--- ENTRIES PROVIDED Enclosed Below ---

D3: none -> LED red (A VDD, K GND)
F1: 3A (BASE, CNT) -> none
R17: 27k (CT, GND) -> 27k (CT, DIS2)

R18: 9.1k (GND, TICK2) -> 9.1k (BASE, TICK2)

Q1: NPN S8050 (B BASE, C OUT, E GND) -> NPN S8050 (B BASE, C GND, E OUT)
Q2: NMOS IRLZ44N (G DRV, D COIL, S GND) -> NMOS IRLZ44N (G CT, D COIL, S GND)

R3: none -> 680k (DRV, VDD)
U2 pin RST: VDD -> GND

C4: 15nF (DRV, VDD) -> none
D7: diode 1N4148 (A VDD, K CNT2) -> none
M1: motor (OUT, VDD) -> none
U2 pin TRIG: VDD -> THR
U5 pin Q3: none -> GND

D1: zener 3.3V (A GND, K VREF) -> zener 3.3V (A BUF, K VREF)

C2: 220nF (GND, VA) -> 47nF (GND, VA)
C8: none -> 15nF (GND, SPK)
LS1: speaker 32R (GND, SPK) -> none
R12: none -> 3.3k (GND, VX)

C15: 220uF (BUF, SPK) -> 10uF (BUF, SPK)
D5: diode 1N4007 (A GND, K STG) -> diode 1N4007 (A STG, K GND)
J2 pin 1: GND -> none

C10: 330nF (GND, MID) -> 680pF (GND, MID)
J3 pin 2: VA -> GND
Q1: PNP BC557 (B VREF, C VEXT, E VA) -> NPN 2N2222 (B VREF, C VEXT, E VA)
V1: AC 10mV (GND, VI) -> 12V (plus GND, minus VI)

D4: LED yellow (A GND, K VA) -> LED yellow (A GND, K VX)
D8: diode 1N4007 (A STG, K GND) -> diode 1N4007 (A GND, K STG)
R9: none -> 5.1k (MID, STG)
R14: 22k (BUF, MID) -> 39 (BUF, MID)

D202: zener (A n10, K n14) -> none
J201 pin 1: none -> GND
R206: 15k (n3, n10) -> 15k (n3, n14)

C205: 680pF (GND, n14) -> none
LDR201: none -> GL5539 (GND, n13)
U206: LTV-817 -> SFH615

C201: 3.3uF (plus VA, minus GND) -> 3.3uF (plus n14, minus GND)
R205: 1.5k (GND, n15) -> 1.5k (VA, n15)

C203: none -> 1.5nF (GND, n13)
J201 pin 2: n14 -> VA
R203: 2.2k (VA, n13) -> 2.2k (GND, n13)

--- End of Enclosed ENTRIES PROVIDED ---

- [WHAT YOU ARE ASKED TO DO]: Could you output exactly the lines from the one containing "C2: 220nF (GND, VA) -> 47nF (GND, VA)" to the end of the entries above, both included, and no others?

- [OUTPUT OF THE TASK]:
C2: 220nF (GND, VA) -> 47nF (GND, VA)
C8: none -> 15nF (GND, SPK)
LS1: speaker 32R (GND, SPK) -> none
R12: none -> 3.3k (GND, VX)

C15: 220uF (BUF, SPK) -> 10uF (BUF, SPK)
D5: diode 1N4007 (A GND, K STG) -> diode 1N4007 (A STG, K GND)
J2 pin 1: GND -> none

C10: 330nF (GND, MID) -> 680pF (GND, MID)
J3 pin 2: VA -> GND
Q1: PNP BC557 (B VREF, C VEXT, E VA) -> NPN 2N2222 (B VREF, C VEXT, E VA)
V1: AC 10mV (GND, VI) -> 12V (plus GND, minus VI)

D4: LED yellow (A GND, K VA) -> LED yellow (A GND, K VX)
D8: diode 1N4007 (A STG, K GND) -> diode 1N4007 (A GND, K STG)
R9: none -> 5.1k (MID, STG)
R14: 22k (BUF, MID) -> 39 (BUF, MID)

D202: zener (A n10, K n14) -> none
J201 pin 1: none -> GND
R206: 15k (n3, n10) -> 15k (n3, n14)

C205: 680pF (GND, n14) -> none
LDR201: none -> GL5539 (GND, n13)
U206: LTV-817 -> SFH615

C201: 3.3uF (plus VA, minus GND) -> 3.3uF (plus n14, minus GND)
R205: 1.5k (GND, n15) -> 1.5k (VA, n15)

C203: none -> 1.5nF (GND, n13)
J201 pin 2: n14 -> VA
R203: 2.2k (VA, n13) -> 2.2k (GND, n13)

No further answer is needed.